= EXERCISE BRIEF =
From the line that has "JOY pin SW: A10 -> A8" down to the final line of the listing below, transcribe every line exactly, and only those.

= MATERIAL TO PROCESS =

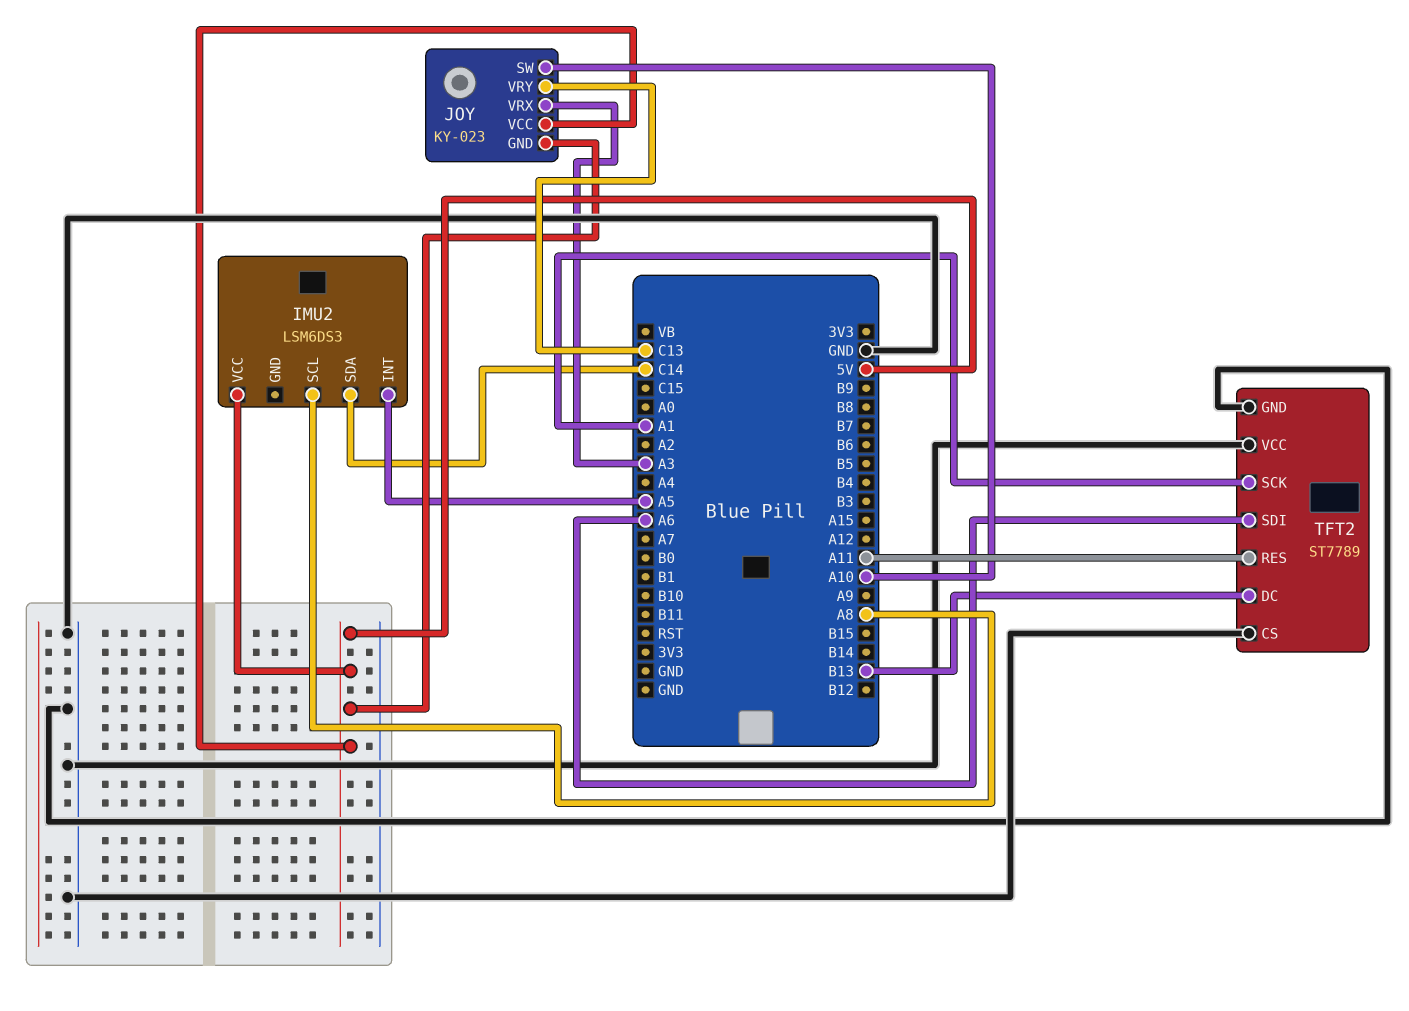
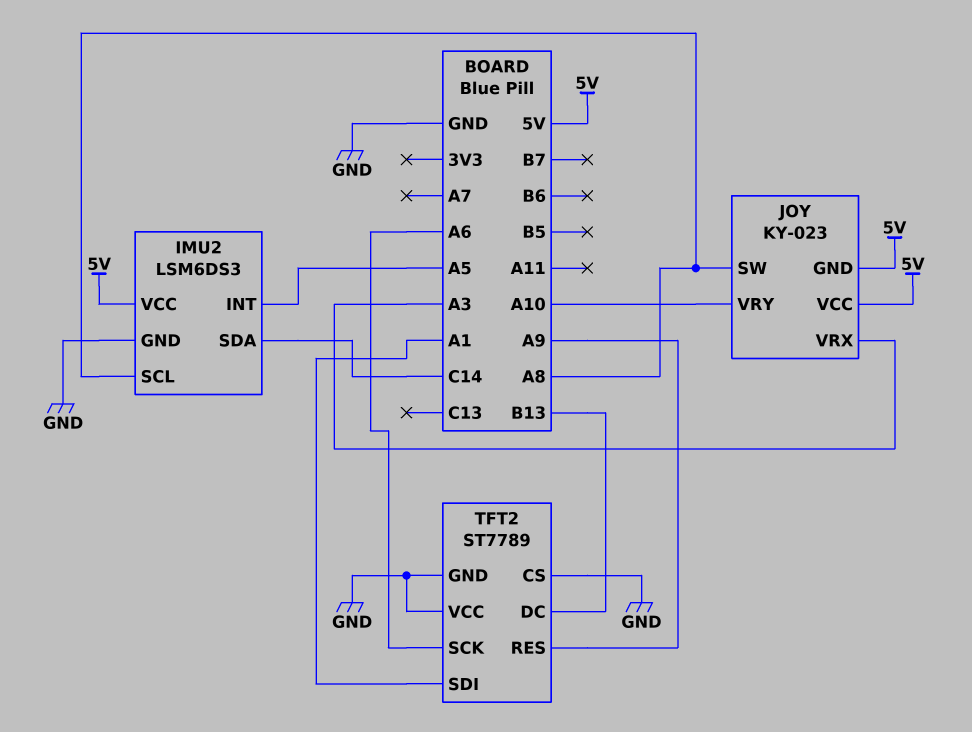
IMU2 pin GND: none -> GND
JOY pin SW: A10 -> A8
JOY pin VRY: C13 -> A10
TFT2 pin RES: A11 -> A9
TFT2 pin SCK: A1 -> A6
TFT2 pin SDI: A6 -> A1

= TASK SOLUTION =
JOY pin SW: A10 -> A8
JOY pin VRY: C13 -> A10
TFT2 pin RES: A11 -> A9
TFT2 pin SCK: A1 -> A6
TFT2 pin SDI: A6 -> A1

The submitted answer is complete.